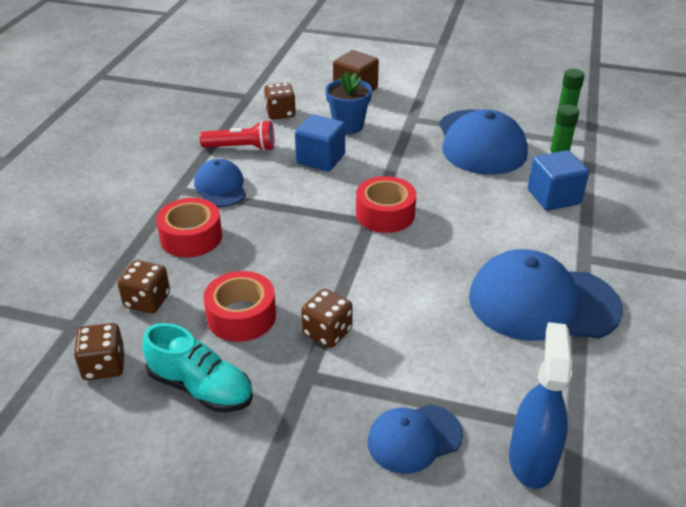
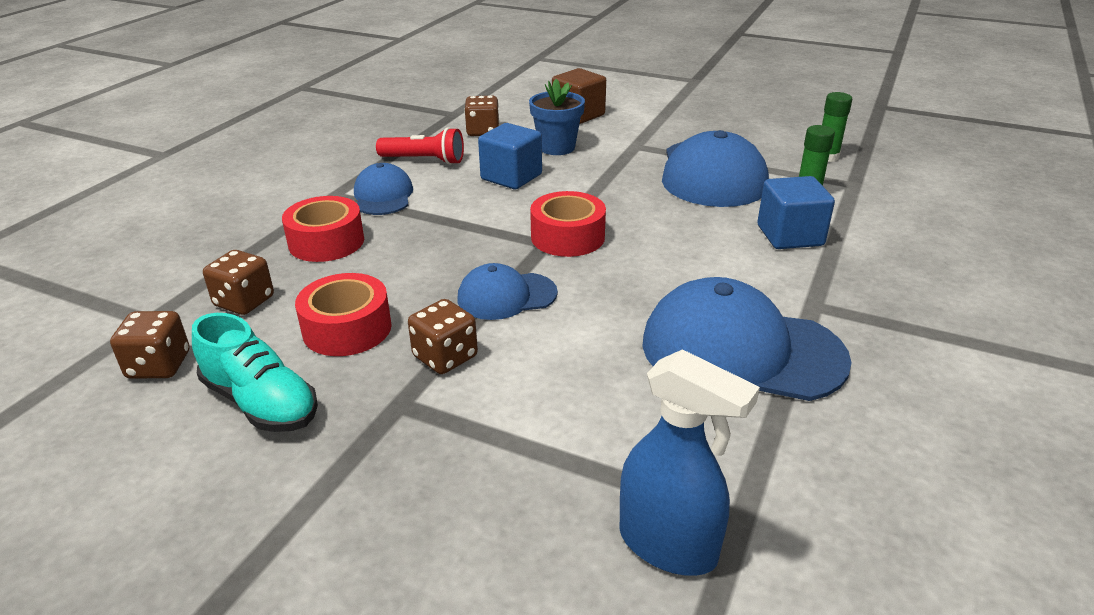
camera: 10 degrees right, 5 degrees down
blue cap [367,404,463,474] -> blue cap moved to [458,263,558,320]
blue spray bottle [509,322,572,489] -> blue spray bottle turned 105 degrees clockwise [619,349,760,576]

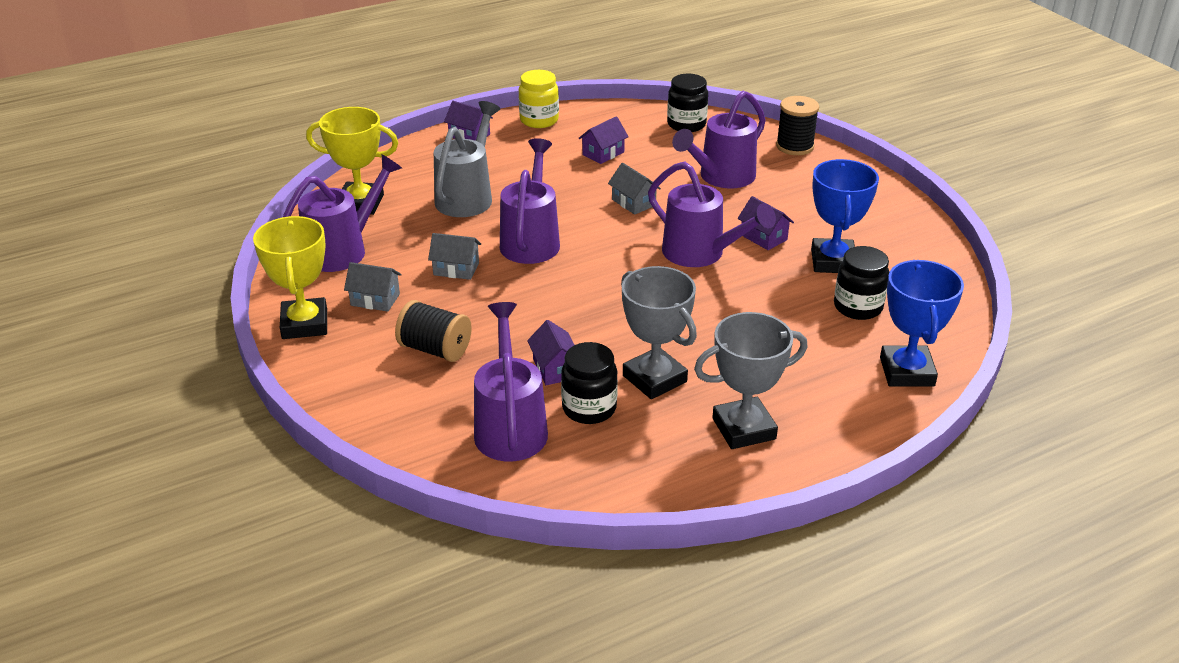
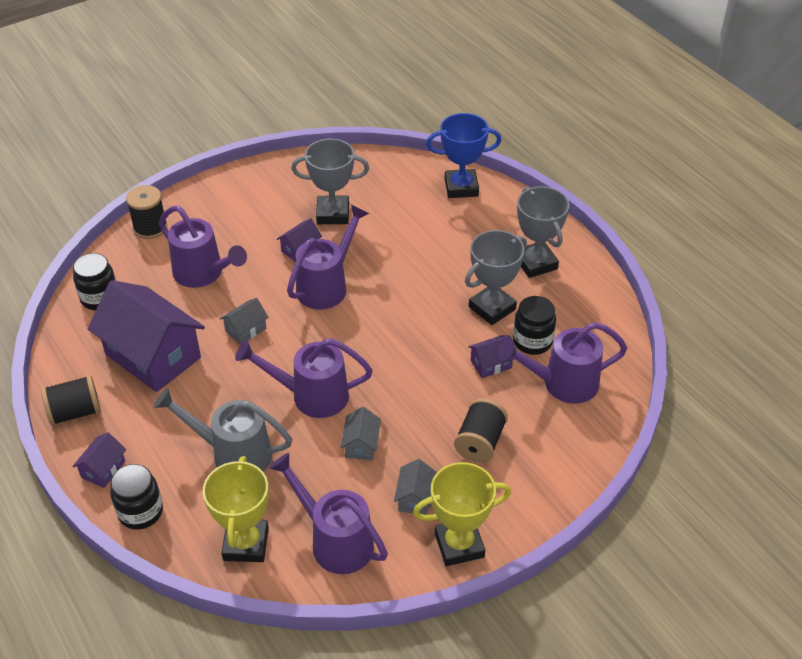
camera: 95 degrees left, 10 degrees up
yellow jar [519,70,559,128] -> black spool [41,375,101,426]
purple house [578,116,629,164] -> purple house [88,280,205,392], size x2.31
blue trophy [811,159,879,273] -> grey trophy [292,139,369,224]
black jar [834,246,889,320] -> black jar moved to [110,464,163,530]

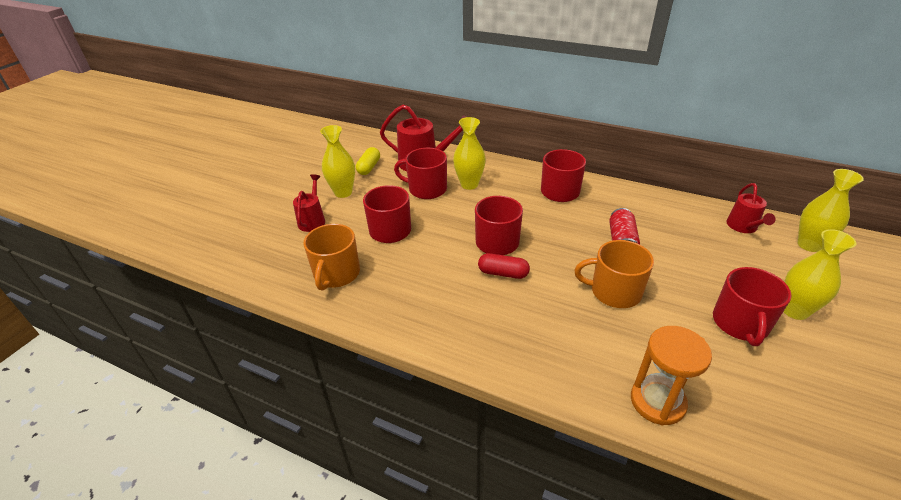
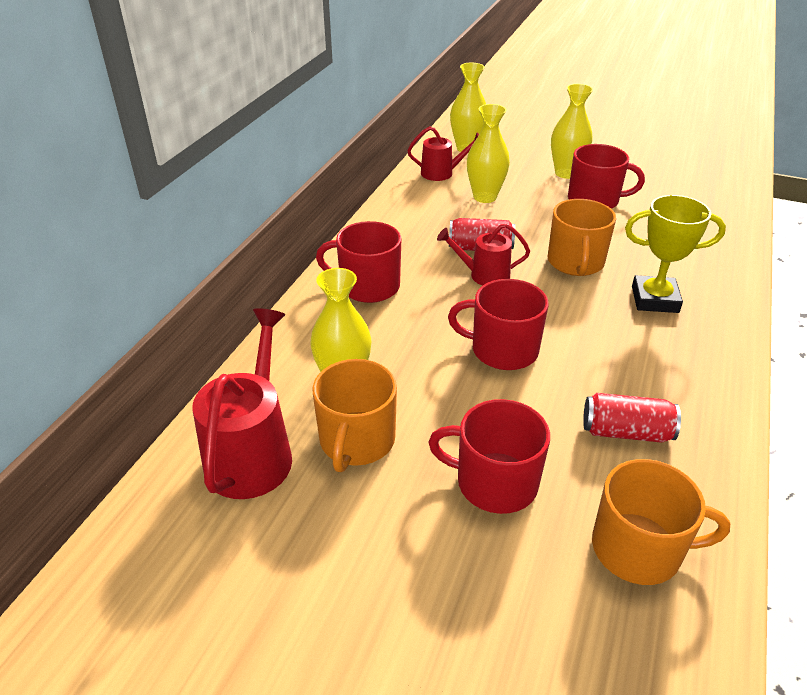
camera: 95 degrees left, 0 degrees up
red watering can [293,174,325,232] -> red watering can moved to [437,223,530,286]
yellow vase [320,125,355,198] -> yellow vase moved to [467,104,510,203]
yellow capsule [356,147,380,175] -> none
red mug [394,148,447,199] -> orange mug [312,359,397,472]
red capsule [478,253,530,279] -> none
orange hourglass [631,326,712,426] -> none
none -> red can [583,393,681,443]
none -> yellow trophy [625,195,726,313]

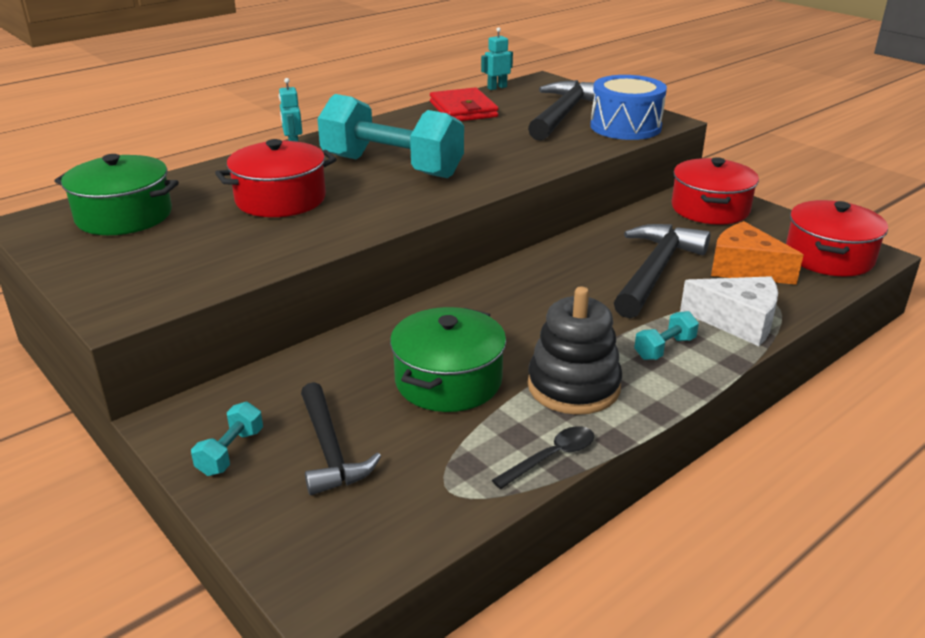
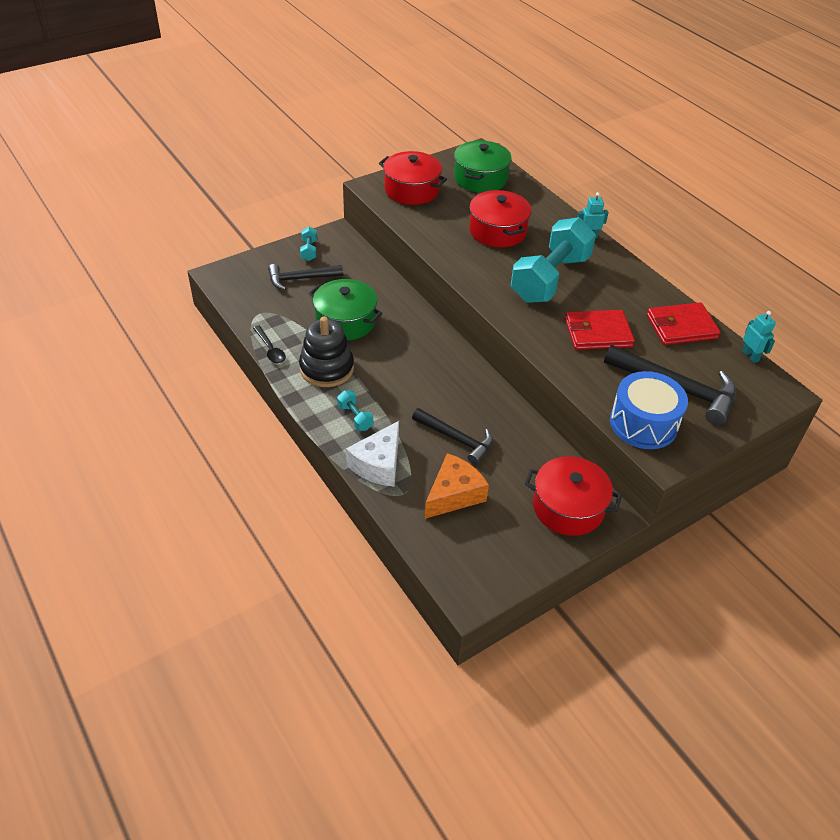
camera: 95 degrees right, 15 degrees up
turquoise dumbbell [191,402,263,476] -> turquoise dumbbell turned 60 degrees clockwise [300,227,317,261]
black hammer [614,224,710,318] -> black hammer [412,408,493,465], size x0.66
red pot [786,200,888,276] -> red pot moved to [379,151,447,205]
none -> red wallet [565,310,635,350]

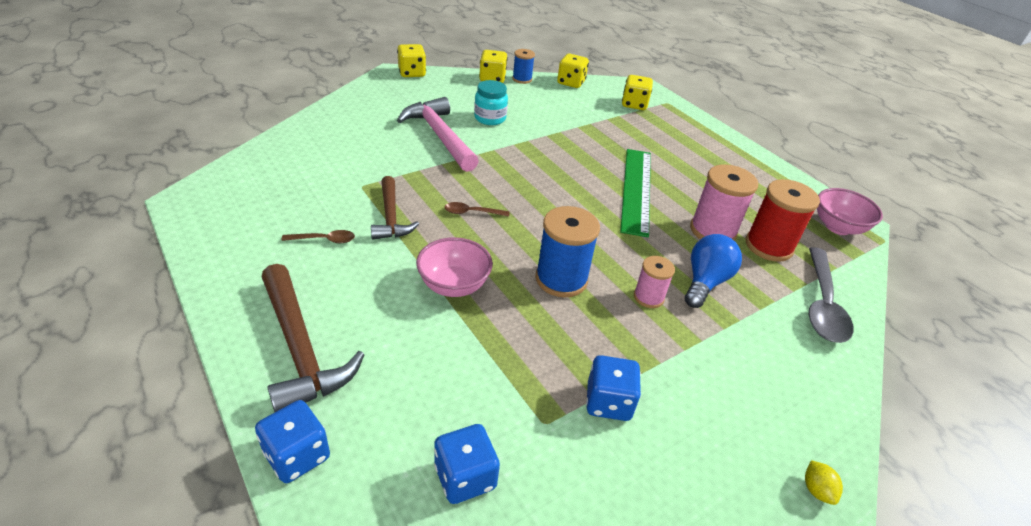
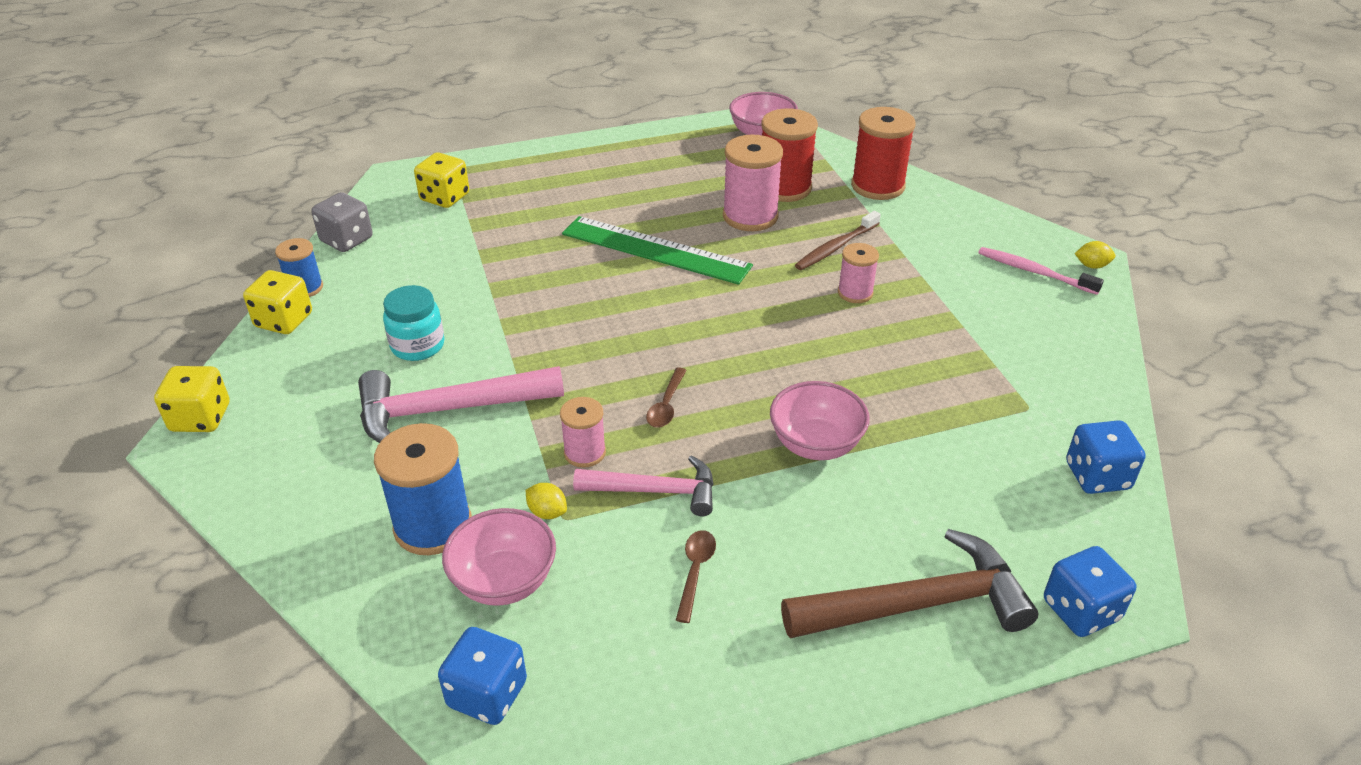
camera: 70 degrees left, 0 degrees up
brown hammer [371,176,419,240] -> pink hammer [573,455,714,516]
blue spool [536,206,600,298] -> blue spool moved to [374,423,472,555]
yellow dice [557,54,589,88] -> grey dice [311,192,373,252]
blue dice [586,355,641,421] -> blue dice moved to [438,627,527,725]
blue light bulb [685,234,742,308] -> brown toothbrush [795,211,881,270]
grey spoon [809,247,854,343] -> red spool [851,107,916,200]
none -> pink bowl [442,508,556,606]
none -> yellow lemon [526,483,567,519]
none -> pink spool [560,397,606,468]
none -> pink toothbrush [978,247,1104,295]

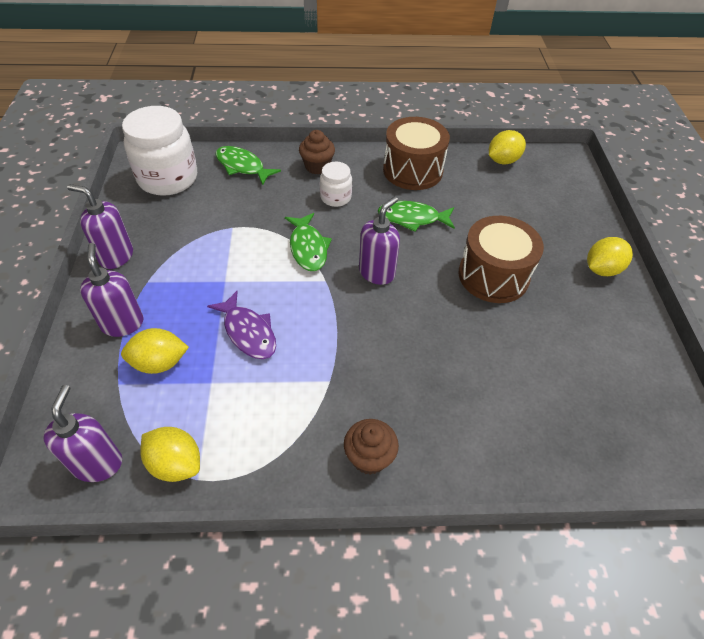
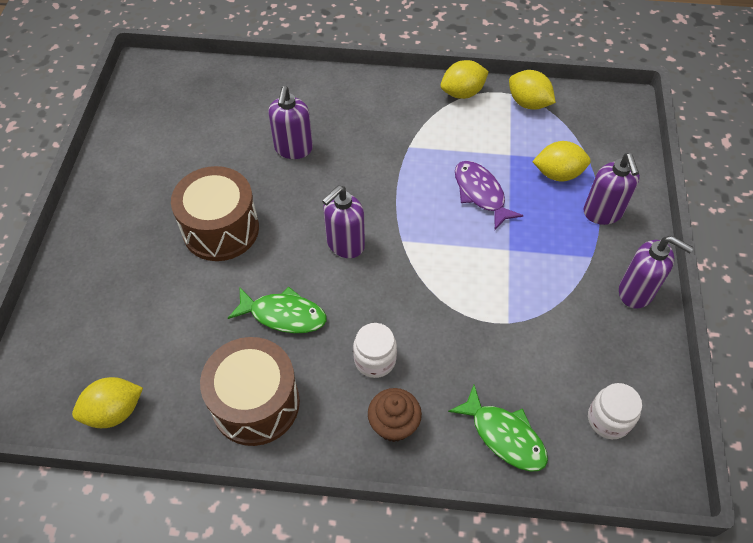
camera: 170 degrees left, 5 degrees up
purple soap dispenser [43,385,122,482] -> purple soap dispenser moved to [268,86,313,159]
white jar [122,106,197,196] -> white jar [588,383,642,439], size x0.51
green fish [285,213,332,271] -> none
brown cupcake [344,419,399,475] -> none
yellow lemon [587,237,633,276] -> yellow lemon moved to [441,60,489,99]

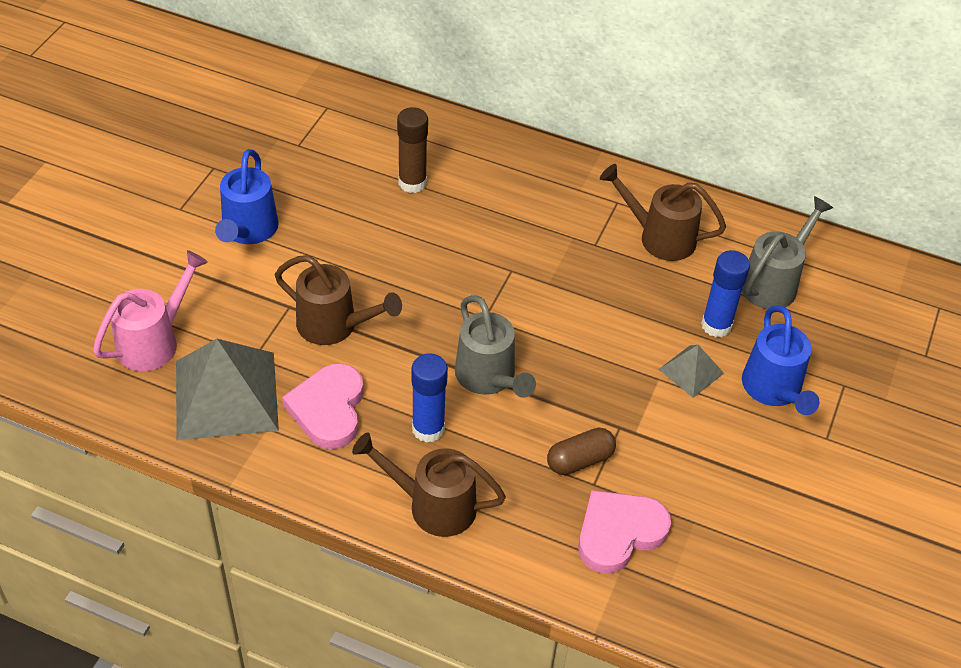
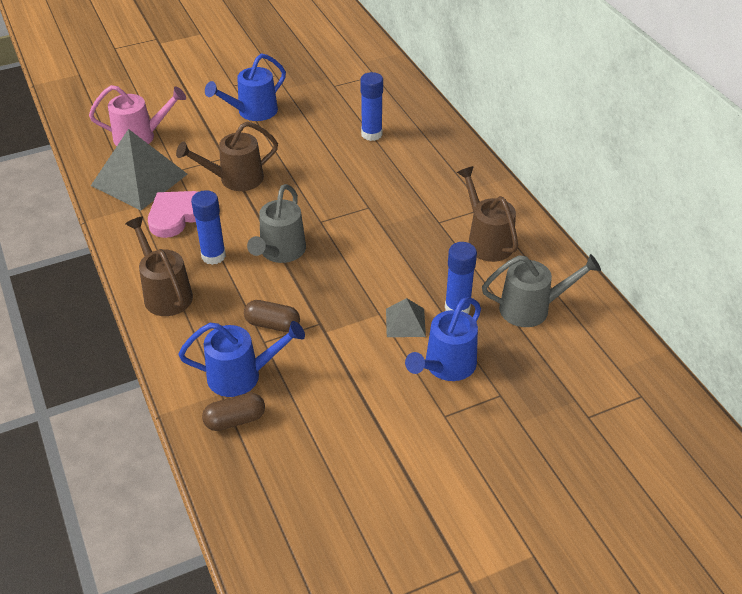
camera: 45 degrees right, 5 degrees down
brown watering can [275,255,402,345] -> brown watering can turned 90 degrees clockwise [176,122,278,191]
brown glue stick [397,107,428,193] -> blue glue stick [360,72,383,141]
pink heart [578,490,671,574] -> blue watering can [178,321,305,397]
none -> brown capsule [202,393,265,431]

—————

#### Requirement:
Pictures aside, please output the whole listing exactly as it appears above.

#### Solution for this exercise:
camera: 10 degrees right, 5 degrees down
blue cap [367,404,463,474] -> blue cap moved to [458,263,558,320]
blue spray bottle [509,322,572,489] -> blue spray bottle turned 105 degrees clockwise [619,349,760,576]

camera: 95 degrees left, 10 degrees up
yellow jar [519,70,559,128] -> black spool [41,375,101,426]
purple house [578,116,629,164] -> purple house [88,280,205,392], size x2.31
blue trophy [811,159,879,273] -> grey trophy [292,139,369,224]
black jar [834,246,889,320] -> black jar moved to [110,464,163,530]

camera: 95 degrees left, 0 degrees up
red watering can [293,174,325,232] -> red watering can moved to [437,223,530,286]
yellow vase [320,125,355,198] -> yellow vase moved to [467,104,510,203]
yellow capsule [356,147,380,175] -> none
red mug [394,148,447,199] -> orange mug [312,359,397,472]
red capsule [478,253,530,279] -> none
orange hourglass [631,326,712,426] -> none
none -> red can [583,393,681,443]
none -> yellow trophy [625,195,726,313]

camera: 95 degrees right, 15 degrees up
turquoise dumbbell [191,402,263,476] -> turquoise dumbbell turned 60 degrees clockwise [300,227,317,261]
black hammer [614,224,710,318] -> black hammer [412,408,493,465], size x0.66
red pot [786,200,888,276] -> red pot moved to [379,151,447,205]
none -> red wallet [565,310,635,350]

camera: 70 degrees left, 0 degrees up
brown hammer [371,176,419,240] -> pink hammer [573,455,714,516]
blue spool [536,206,600,298] -> blue spool moved to [374,423,472,555]
yellow dice [557,54,589,88] -> grey dice [311,192,373,252]
blue dice [586,355,641,421] -> blue dice moved to [438,627,527,725]
blue light bulb [685,234,742,308] -> brown toothbrush [795,211,881,270]
grey spoon [809,247,854,343] -> red spool [851,107,916,200]
none -> pink bowl [442,508,556,606]
none -> yellow lemon [526,483,567,519]
none -> pink spool [560,397,606,468]
none -> pink toothbrush [978,247,1104,295]

camera: 170 degrees left, 5 degrees up
purple soap dispenser [43,385,122,482] -> purple soap dispenser moved to [268,86,313,159]
white jar [122,106,197,196] -> white jar [588,383,642,439], size x0.51
green fish [285,213,332,271] -> none
brown cupcake [344,419,399,475] -> none
yellow lemon [587,237,633,276] -> yellow lemon moved to [441,60,489,99]

camera: 45 degrees right, 5 degrees down
brown watering can [275,255,402,345] -> brown watering can turned 90 degrees clockwise [176,122,278,191]
brown glue stick [397,107,428,193] -> blue glue stick [360,72,383,141]
pink heart [578,490,671,574] -> blue watering can [178,321,305,397]
none -> brown capsule [202,393,265,431]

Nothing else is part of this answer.